BEGIN Data in this exercise

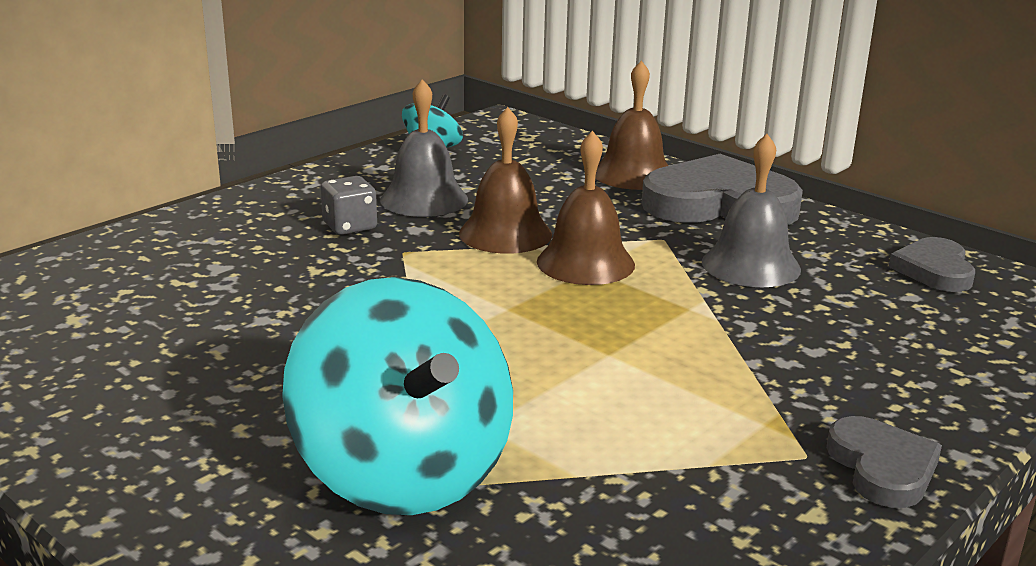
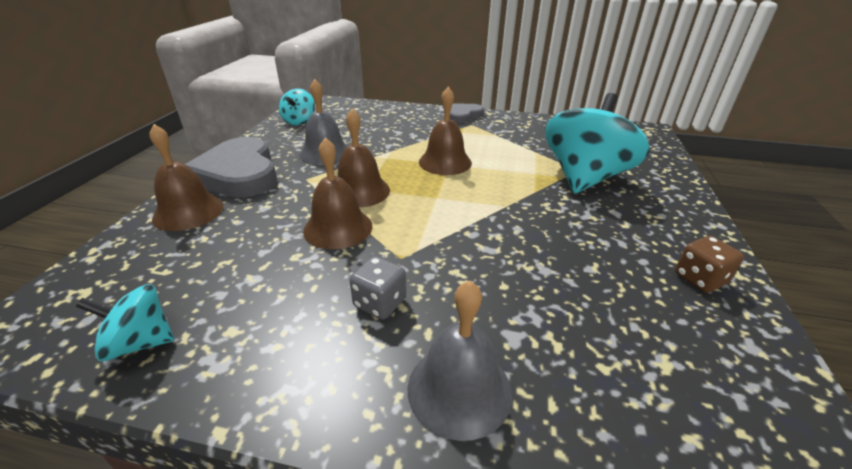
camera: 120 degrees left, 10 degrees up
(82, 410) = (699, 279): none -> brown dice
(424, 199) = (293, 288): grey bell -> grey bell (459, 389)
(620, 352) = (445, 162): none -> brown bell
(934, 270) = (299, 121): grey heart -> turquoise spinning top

END Data in this exercise

> **Task**
Pull together all lines from the data that mention the word "bell".

> **Expected answer**
(424, 199) = (293, 288): grey bell -> grey bell (459, 389)
(620, 352) = (445, 162): none -> brown bell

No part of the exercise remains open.